▶ YOUR OBJECTIVE
From the listing below, output only the lines starting at the line that has "LUX: VEML7700 -> TSL2561" and ending at the line that has "TFT pin DC: D0 -> D7", exactly as they appear, ends included.

────────────────

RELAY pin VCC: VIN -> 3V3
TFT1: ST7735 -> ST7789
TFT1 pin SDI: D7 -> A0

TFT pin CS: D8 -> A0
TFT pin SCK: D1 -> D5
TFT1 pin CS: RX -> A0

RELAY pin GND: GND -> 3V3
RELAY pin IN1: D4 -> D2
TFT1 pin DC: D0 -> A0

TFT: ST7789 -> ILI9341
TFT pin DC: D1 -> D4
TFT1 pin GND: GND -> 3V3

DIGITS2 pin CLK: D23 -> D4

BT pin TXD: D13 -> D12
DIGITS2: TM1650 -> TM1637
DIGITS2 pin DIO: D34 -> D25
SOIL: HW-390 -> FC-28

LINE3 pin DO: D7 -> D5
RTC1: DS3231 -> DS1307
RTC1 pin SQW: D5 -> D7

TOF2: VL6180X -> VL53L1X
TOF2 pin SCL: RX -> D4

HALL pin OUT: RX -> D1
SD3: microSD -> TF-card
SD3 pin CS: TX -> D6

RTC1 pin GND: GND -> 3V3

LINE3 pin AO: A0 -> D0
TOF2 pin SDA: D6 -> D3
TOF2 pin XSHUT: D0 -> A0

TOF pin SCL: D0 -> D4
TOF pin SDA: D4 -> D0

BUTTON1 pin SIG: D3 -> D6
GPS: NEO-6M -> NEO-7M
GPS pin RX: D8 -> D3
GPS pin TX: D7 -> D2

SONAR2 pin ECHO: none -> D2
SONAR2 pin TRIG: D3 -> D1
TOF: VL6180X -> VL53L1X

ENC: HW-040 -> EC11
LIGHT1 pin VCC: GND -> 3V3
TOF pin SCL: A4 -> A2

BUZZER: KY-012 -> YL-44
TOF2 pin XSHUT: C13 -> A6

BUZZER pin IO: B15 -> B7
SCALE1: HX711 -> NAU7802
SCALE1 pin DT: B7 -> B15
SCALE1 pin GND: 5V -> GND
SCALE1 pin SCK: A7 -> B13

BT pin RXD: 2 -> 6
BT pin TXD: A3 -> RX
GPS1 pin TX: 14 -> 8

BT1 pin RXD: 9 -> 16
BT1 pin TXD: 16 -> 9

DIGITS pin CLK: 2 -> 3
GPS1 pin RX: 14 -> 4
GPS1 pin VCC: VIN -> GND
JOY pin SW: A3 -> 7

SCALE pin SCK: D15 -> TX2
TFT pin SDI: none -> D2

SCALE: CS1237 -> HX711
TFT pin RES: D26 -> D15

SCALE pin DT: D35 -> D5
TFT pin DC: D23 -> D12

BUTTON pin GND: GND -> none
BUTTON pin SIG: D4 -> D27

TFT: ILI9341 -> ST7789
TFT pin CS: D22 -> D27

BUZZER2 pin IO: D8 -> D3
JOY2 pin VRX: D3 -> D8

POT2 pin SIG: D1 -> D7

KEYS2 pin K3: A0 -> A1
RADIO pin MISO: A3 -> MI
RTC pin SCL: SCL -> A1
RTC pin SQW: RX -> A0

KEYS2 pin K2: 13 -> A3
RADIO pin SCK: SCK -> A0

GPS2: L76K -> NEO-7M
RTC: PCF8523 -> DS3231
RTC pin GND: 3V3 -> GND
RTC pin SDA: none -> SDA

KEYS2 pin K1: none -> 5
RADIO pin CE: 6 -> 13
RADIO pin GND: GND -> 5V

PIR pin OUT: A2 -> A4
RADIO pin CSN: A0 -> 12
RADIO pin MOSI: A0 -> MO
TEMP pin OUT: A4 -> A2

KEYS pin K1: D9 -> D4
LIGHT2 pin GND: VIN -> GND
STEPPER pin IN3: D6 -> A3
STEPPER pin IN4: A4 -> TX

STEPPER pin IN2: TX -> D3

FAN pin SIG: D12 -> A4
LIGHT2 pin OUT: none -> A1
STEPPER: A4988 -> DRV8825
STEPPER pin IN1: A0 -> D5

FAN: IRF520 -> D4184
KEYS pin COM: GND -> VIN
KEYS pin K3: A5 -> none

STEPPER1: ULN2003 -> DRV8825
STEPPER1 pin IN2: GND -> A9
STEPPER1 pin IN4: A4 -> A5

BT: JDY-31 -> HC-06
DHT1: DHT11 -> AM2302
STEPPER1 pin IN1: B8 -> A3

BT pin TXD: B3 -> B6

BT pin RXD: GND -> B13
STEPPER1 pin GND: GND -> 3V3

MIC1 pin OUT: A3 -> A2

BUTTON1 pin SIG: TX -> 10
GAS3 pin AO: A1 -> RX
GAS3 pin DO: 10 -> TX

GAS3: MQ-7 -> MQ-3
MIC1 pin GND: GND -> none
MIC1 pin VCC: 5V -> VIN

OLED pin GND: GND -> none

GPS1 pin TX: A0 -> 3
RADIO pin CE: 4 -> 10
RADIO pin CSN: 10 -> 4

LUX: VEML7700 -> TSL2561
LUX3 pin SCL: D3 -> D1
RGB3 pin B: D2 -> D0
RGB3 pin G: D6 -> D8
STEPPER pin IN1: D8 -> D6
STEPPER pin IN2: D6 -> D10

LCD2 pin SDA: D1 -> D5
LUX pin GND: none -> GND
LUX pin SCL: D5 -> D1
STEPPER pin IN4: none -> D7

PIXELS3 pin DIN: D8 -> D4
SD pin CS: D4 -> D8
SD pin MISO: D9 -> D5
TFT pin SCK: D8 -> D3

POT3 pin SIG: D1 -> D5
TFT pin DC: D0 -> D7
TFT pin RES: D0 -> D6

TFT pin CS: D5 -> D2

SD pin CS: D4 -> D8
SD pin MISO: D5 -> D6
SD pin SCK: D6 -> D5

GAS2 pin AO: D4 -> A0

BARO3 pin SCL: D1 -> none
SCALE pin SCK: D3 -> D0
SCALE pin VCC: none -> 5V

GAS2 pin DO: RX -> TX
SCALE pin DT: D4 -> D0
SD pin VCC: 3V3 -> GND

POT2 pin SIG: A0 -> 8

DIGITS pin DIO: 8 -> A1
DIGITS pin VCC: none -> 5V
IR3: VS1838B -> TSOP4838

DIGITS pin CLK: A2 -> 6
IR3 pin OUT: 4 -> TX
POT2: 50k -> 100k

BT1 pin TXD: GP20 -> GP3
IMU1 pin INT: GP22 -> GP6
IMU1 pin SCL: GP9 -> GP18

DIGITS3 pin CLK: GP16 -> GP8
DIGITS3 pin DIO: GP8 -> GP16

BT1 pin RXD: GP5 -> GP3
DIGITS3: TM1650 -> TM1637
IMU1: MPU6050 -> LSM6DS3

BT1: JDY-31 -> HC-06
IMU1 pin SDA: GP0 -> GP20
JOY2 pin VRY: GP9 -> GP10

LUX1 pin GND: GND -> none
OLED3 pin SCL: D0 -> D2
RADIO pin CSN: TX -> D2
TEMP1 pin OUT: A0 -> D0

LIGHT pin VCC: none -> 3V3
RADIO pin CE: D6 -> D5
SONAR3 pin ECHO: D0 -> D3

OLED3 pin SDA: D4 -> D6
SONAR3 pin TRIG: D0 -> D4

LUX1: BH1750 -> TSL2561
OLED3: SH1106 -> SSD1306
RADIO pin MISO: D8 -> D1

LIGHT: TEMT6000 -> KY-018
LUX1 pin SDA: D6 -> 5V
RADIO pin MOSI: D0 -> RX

────────────────

▶ REPLY TO THE EXERCISE
LUX: VEML7700 -> TSL2561
LUX3 pin SCL: D3 -> D1
RGB3 pin B: D2 -> D0
RGB3 pin G: D6 -> D8
STEPPER pin IN1: D8 -> D6
STEPPER pin IN2: D6 -> D10

LCD2 pin SDA: D1 -> D5
LUX pin GND: none -> GND
LUX pin SCL: D5 -> D1
STEPPER pin IN4: none -> D7

PIXELS3 pin DIN: D8 -> D4
SD pin CS: D4 -> D8
SD pin MISO: D9 -> D5
TFT pin SCK: D8 -> D3

POT3 pin SIG: D1 -> D5
TFT pin DC: D0 -> D7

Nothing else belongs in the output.